Prompt >> Find the string "carrot" in the material. Copy every line that has it.

Exercise input >>
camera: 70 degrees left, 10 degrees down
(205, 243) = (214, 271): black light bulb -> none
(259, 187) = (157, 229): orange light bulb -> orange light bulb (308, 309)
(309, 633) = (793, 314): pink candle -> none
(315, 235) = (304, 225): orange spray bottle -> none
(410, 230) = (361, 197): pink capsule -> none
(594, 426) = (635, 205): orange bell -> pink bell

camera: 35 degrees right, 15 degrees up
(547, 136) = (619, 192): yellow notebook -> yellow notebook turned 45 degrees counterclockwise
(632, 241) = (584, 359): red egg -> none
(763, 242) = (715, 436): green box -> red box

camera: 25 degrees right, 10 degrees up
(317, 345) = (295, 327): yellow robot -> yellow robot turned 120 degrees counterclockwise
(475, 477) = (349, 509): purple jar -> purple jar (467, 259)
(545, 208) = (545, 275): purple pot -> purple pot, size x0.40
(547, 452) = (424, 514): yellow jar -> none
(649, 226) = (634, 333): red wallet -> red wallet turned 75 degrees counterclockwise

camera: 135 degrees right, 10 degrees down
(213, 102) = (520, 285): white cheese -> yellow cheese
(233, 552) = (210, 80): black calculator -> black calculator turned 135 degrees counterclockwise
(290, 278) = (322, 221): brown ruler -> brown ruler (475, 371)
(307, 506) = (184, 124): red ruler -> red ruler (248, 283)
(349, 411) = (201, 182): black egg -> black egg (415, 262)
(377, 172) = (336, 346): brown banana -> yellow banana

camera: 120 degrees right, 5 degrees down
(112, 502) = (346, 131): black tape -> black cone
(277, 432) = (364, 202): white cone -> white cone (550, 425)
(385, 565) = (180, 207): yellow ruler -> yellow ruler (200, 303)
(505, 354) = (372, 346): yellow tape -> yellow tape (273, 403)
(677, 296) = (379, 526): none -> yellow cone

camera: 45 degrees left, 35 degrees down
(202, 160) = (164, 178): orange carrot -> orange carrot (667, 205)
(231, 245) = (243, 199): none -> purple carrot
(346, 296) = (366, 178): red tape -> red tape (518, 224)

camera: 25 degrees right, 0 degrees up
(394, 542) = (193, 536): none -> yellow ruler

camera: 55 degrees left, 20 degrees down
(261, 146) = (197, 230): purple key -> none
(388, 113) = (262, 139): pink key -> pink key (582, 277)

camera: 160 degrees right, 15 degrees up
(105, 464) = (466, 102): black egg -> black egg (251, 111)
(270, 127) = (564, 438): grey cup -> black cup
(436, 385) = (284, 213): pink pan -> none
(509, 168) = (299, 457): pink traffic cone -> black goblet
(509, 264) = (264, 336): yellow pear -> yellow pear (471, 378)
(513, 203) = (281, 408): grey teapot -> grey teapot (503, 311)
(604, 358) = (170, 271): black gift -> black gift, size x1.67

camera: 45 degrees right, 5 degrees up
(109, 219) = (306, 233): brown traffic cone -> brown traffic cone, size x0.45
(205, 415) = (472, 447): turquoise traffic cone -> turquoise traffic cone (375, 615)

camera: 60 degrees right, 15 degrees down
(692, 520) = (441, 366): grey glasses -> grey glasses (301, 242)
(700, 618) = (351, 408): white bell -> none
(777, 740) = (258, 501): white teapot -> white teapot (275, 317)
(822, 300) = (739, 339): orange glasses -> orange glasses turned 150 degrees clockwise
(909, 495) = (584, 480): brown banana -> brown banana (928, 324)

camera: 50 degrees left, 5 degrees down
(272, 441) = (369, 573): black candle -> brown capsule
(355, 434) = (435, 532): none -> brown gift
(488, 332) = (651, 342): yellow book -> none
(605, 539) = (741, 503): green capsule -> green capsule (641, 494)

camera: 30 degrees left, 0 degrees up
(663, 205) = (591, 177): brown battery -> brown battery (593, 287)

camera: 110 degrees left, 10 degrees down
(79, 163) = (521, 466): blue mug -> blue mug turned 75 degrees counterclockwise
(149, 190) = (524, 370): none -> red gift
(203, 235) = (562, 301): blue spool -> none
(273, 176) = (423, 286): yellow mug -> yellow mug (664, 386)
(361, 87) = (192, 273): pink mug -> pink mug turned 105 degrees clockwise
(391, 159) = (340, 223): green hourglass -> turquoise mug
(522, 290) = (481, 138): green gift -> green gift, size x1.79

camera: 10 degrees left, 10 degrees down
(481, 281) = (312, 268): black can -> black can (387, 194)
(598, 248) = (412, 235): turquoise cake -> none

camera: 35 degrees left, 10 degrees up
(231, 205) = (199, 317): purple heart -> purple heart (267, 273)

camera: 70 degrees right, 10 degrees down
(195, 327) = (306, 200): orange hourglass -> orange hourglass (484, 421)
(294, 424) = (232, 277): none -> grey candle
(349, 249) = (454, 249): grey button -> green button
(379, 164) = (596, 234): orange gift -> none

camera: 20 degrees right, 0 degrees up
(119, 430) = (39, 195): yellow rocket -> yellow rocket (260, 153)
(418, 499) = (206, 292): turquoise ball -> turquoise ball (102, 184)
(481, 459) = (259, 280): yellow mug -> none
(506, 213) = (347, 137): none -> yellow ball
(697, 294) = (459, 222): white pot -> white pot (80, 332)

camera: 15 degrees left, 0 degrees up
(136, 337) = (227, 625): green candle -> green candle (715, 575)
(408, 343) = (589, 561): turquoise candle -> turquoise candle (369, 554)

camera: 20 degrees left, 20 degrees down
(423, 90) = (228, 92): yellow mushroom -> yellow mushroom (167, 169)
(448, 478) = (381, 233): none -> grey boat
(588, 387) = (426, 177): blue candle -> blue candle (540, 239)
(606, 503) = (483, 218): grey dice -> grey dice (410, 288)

Expected answer >>
(202, 160) = (164, 178): orange carrot -> orange carrot (667, 205)
(231, 245) = (243, 199): none -> purple carrot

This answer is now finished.